- **WHAT IS EXPECTED**: Look at each line below and tally those holding "orange"; answer with that figure and nothing else.

Stored dataset items
====

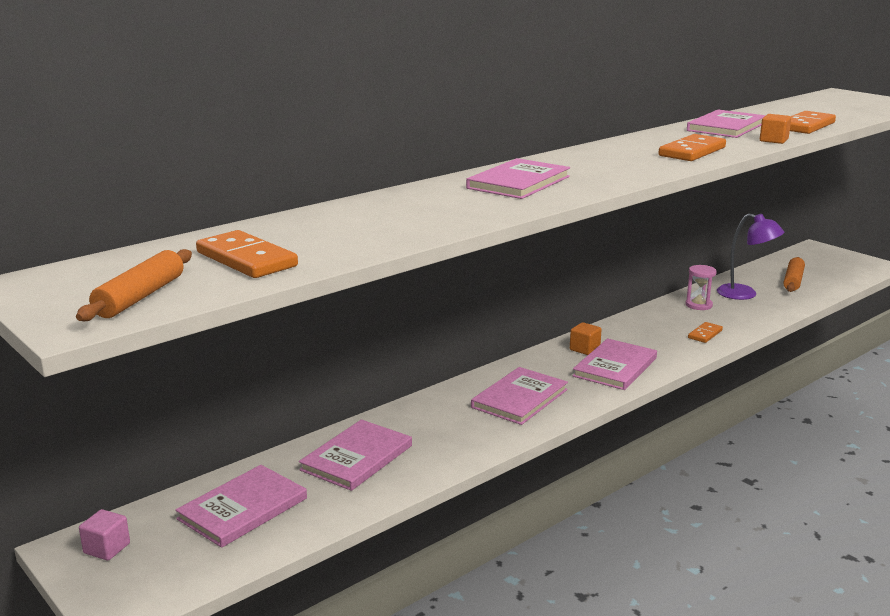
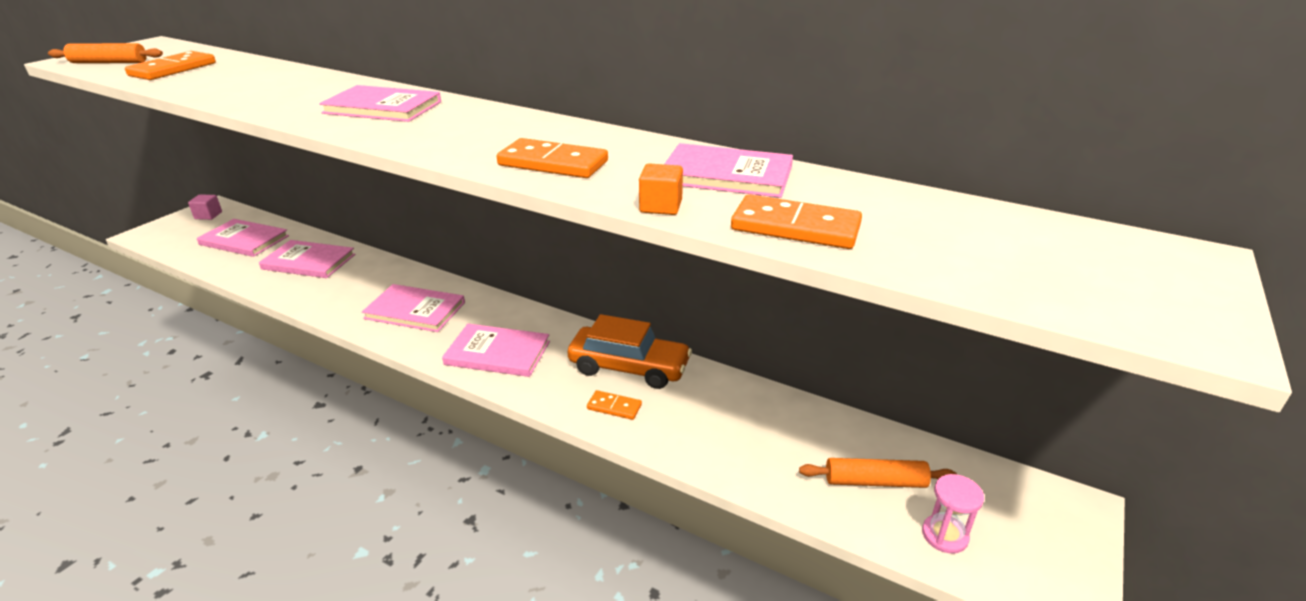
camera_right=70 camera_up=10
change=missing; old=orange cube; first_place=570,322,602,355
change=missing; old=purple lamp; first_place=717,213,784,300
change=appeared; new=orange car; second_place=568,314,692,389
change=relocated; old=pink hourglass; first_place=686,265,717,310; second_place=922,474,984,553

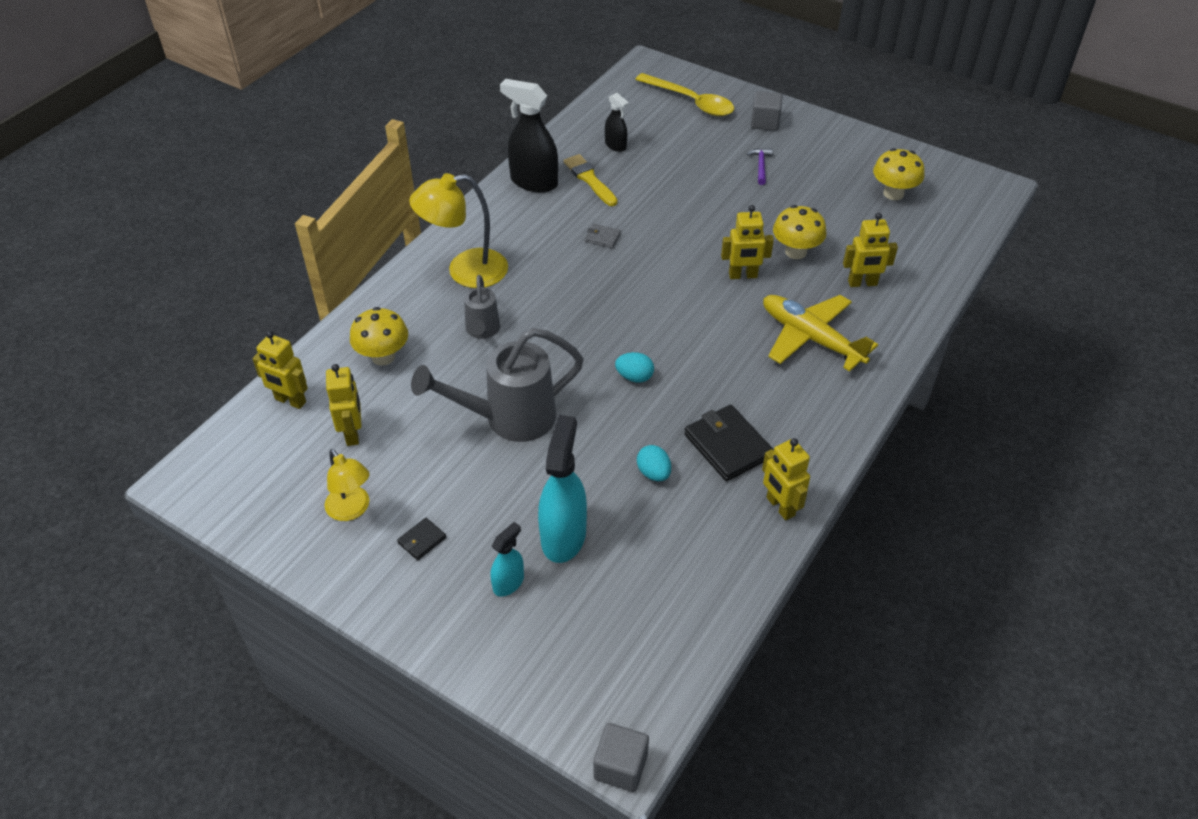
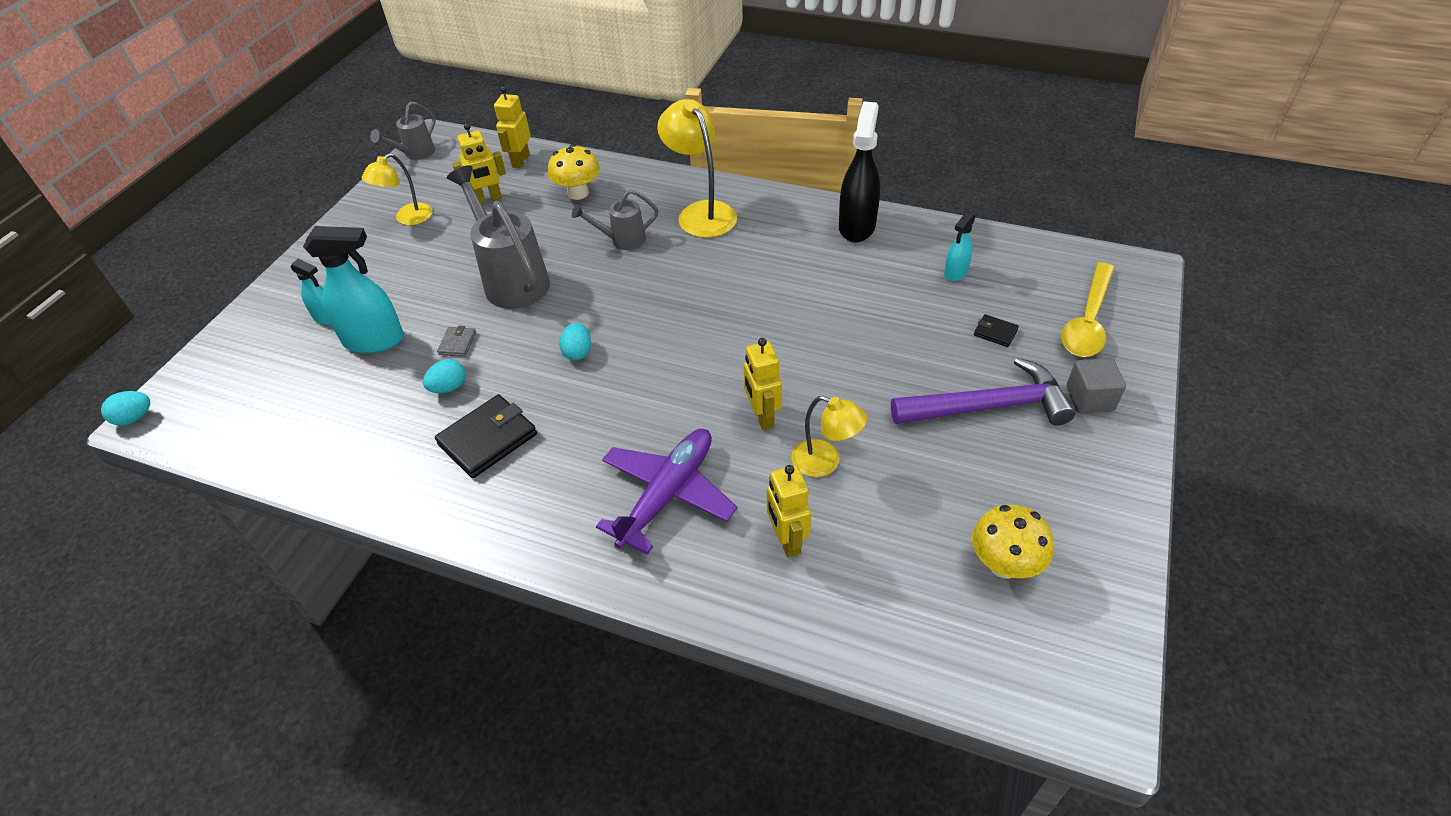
camera_right=80 camera_up=0
change=missing; old=yellow brush; first_place=564,154,618,206
change=missing; old=yellow robot; first_place=762,438,810,520
change=appeared; new=grey watering can; second_place=370,102,436,160
change=relocated; old=black wallet; first_place=397,517,446,560; second_place=974,314,1019,347
change=relocated; old=grey wallet; first_place=585,224,621,248; second_place=437,326,476,357
change=exchanged; old=grey cube; new=turquoise egg; first_place=593,723,649,792; second_place=101,391,150,426
change=exchanged; old=yellow mushroom; new=yellow lamp; first_place=773,205,827,259; second_place=791,396,867,477
change=colour; old=black spray bottle; new=turquoise spray bottle; first_place=605,93,629,152; second_place=944,212,976,281
change=colour; old=yellow plane; new=purple plane; first_place=763,295,878,372; second_place=596,429,737,555
change=size; old=purple hammer; first_place=747,148,773,185; second_place=891,358,1075,426; factor=2.36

====

- **RESPONSE BOX**: 2